• [Task brief]: The entries are to be written out again with no differences.

• [Record excerpts]:

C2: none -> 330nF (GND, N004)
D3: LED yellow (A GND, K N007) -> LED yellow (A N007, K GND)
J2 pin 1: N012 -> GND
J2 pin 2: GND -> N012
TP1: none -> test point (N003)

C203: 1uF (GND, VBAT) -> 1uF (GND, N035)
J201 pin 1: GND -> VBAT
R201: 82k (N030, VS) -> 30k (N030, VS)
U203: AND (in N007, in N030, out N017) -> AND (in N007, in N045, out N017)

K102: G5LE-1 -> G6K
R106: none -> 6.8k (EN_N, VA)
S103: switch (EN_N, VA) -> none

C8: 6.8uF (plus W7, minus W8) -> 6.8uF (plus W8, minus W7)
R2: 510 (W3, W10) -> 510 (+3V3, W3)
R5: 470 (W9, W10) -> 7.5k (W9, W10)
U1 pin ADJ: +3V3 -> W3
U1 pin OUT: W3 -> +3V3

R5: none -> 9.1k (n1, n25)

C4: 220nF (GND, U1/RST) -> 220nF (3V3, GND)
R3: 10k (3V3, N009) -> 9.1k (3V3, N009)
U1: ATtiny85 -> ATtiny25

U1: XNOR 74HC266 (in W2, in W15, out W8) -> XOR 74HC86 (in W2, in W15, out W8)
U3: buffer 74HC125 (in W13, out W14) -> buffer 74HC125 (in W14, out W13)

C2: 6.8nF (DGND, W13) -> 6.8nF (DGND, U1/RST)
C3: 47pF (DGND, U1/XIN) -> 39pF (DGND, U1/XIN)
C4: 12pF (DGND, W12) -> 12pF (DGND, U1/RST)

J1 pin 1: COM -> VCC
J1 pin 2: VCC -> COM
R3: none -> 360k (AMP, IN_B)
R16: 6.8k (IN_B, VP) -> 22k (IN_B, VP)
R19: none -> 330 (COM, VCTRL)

• [Expected output]:
C2: none -> 330nF (GND, N004)
D3: LED yellow (A GND, K N007) -> LED yellow (A N007, K GND)
J2 pin 1: N012 -> GND
J2 pin 2: GND -> N012
TP1: none -> test point (N003)

C203: 1uF (GND, VBAT) -> 1uF (GND, N035)
J201 pin 1: GND -> VBAT
R201: 82k (N030, VS) -> 30k (N030, VS)
U203: AND (in N007, in N030, out N017) -> AND (in N007, in N045, out N017)

K102: G5LE-1 -> G6K
R106: none -> 6.8k (EN_N, VA)
S103: switch (EN_N, VA) -> none

C8: 6.8uF (plus W7, minus W8) -> 6.8uF (plus W8, minus W7)
R2: 510 (W3, W10) -> 510 (+3V3, W3)
R5: 470 (W9, W10) -> 7.5k (W9, W10)
U1 pin ADJ: +3V3 -> W3
U1 pin OUT: W3 -> +3V3

R5: none -> 9.1k (n1, n25)

C4: 220nF (GND, U1/RST) -> 220nF (3V3, GND)
R3: 10k (3V3, N009) -> 9.1k (3V3, N009)
U1: ATtiny85 -> ATtiny25

U1: XNOR 74HC266 (in W2, in W15, out W8) -> XOR 74HC86 (in W2, in W15, out W8)
U3: buffer 74HC125 (in W13, out W14) -> buffer 74HC125 (in W14, out W13)

C2: 6.8nF (DGND, W13) -> 6.8nF (DGND, U1/RST)
C3: 47pF (DGND, U1/XIN) -> 39pF (DGND, U1/XIN)
C4: 12pF (DGND, W12) -> 12pF (DGND, U1/RST)

J1 pin 1: COM -> VCC
J1 pin 2: VCC -> COM
R3: none -> 360k (AMP, IN_B)
R16: 6.8k (IN_B, VP) -> 22k (IN_B, VP)
R19: none -> 330 (COM, VCTRL)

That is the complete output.